» Instructions for the task: The required result is an exact copy of the lines from the one containing "RFID3 pin MISO: A2 -> A5" to the last line of the records, both ends included, without pictures.

» Excerpted data:

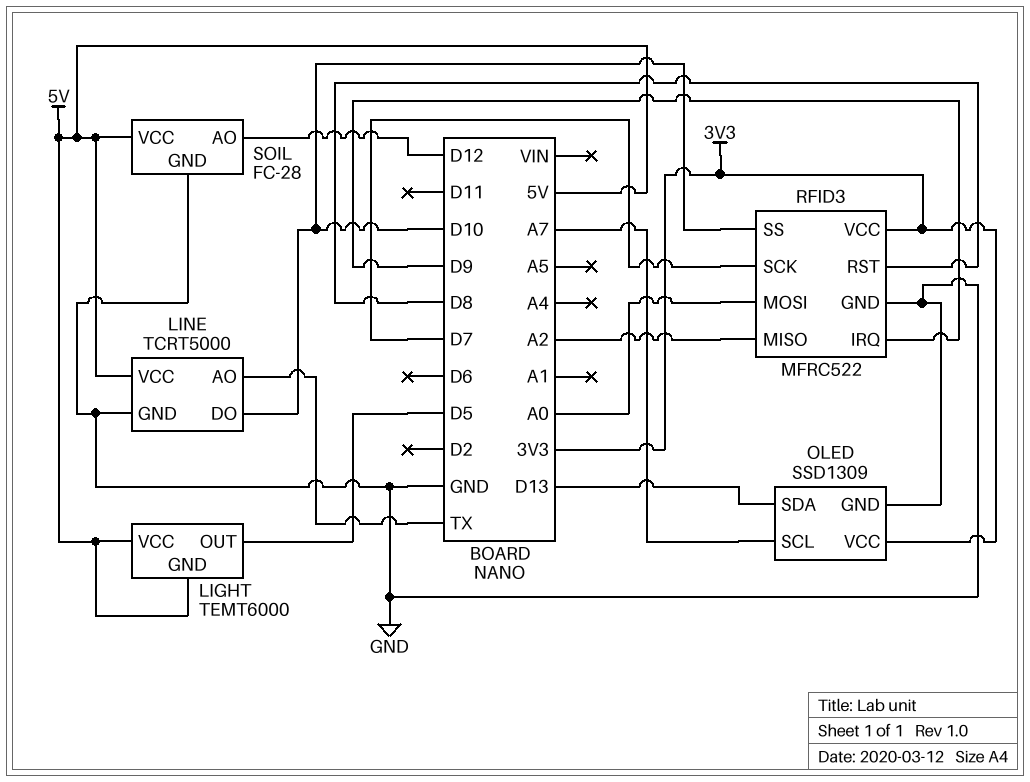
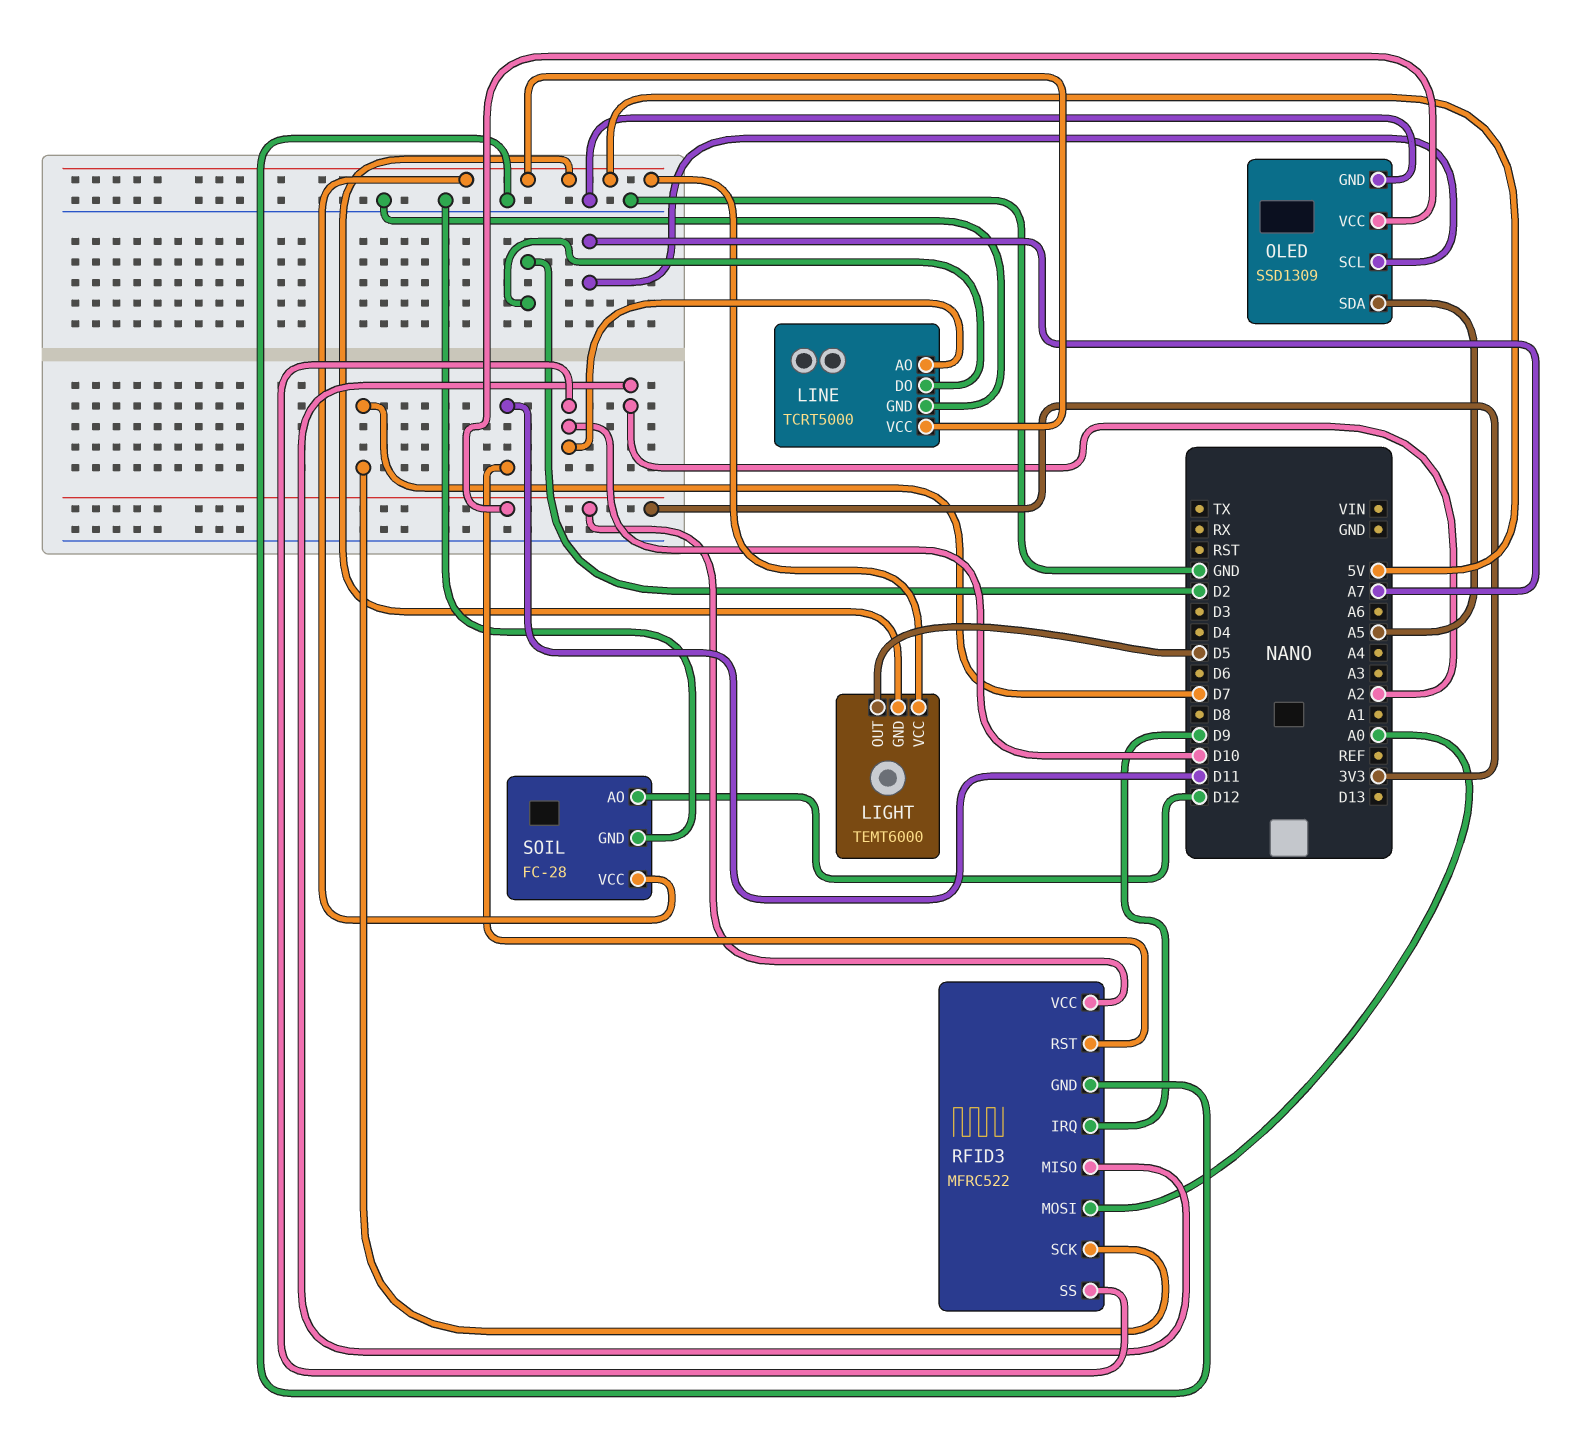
LINE pin AO: TX -> D10
LINE pin DO: D10 -> D2
OLED pin SDA: D13 -> A5
RFID3 pin RST: D8 -> D11

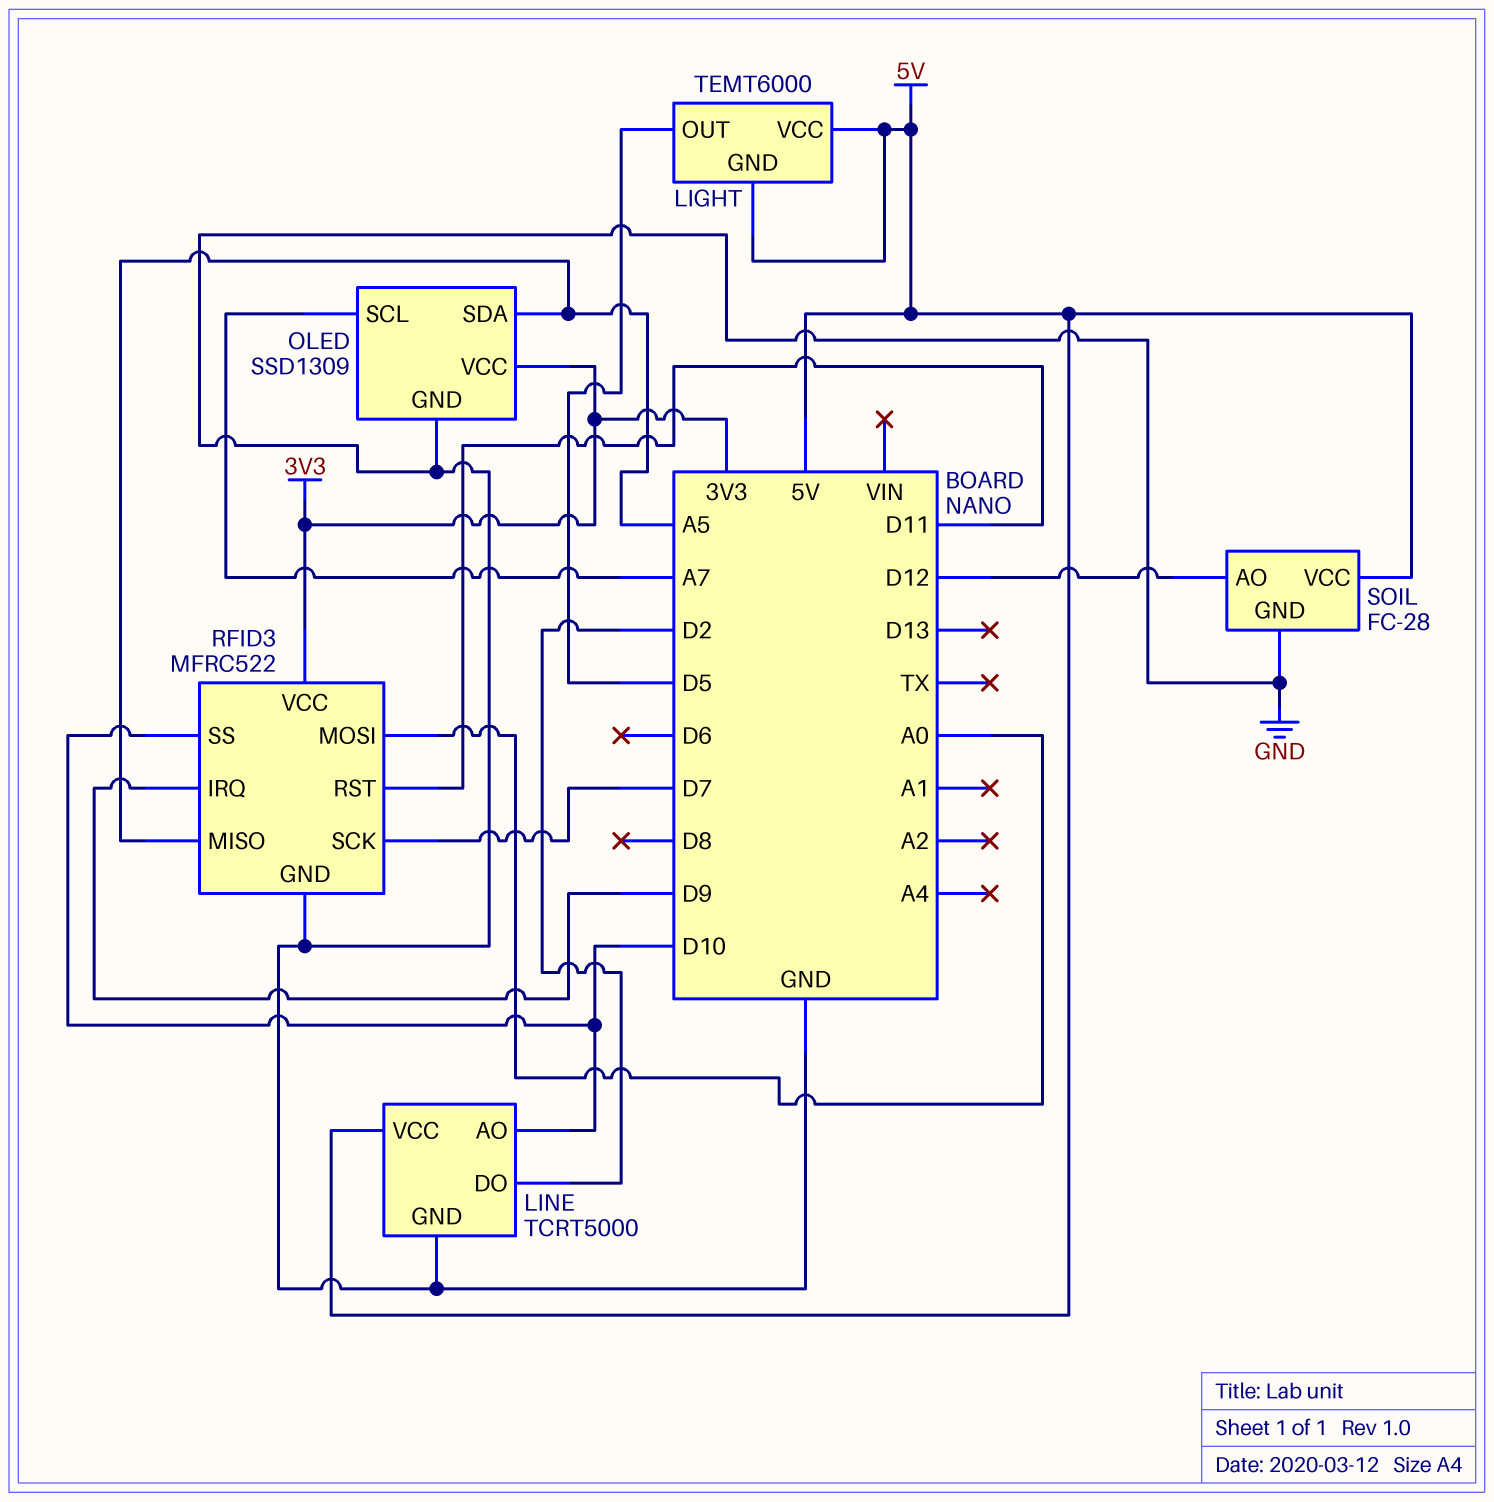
RFID3 pin MISO: A2 -> A5

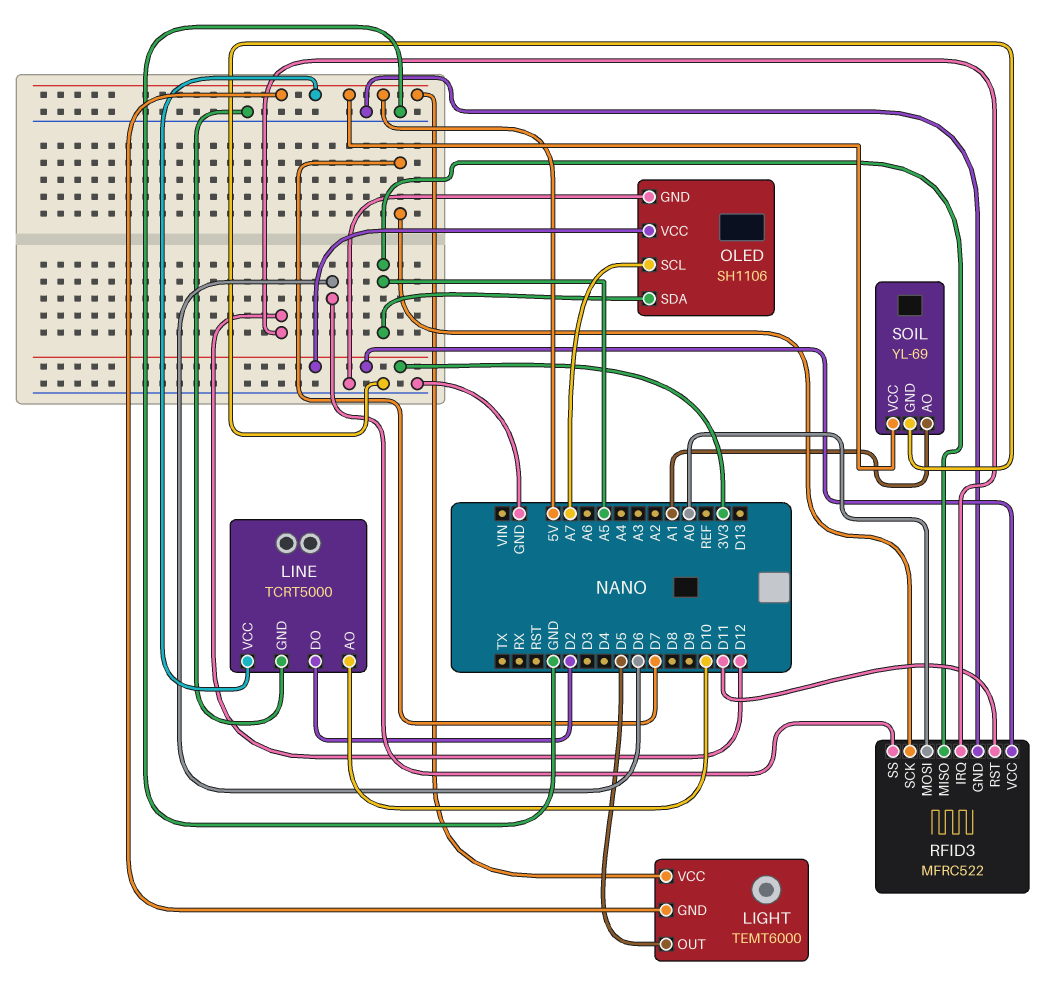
OLED: SSD1309 -> SH1106
RFID3 pin IRQ: D9 -> D12
RFID3 pin SS: D10 -> D6
SOIL: FC-28 -> YL-69
SOIL pin AO: D12 -> A1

» Written solution:
RFID3 pin MISO: A2 -> A5

OLED: SSD1309 -> SH1106
RFID3 pin IRQ: D9 -> D12
RFID3 pin SS: D10 -> D6
SOIL: FC-28 -> YL-69
SOIL pin AO: D12 -> A1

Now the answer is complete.